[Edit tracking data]
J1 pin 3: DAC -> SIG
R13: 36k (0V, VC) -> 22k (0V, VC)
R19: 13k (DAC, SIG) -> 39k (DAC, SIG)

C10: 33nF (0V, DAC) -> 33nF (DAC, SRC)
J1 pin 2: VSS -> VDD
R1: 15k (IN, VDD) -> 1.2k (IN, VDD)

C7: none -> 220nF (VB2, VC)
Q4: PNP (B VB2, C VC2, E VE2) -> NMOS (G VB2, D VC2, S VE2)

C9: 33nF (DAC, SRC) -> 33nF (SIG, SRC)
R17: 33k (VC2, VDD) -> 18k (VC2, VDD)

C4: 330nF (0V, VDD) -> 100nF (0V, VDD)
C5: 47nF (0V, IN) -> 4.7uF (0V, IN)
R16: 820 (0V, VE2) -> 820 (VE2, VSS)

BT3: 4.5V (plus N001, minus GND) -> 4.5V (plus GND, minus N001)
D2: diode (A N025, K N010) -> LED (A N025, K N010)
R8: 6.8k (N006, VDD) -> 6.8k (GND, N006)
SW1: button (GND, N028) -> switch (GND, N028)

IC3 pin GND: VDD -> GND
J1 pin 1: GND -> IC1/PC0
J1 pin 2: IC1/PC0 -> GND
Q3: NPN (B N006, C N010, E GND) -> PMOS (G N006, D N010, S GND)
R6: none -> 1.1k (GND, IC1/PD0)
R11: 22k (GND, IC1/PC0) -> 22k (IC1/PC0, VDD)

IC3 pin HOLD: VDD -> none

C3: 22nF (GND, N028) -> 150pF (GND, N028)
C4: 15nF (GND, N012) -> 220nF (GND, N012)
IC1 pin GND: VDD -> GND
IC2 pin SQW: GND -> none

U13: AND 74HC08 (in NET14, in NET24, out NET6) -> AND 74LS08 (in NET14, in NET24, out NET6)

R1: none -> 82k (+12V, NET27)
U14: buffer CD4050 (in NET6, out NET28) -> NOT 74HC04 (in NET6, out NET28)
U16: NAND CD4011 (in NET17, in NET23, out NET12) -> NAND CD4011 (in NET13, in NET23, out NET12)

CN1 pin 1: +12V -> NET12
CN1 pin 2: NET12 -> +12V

-- EXERCISE DIRECTIONS --
Report only how many lines above include "none".

-- OUTPUT OF THE EXERCISE --
5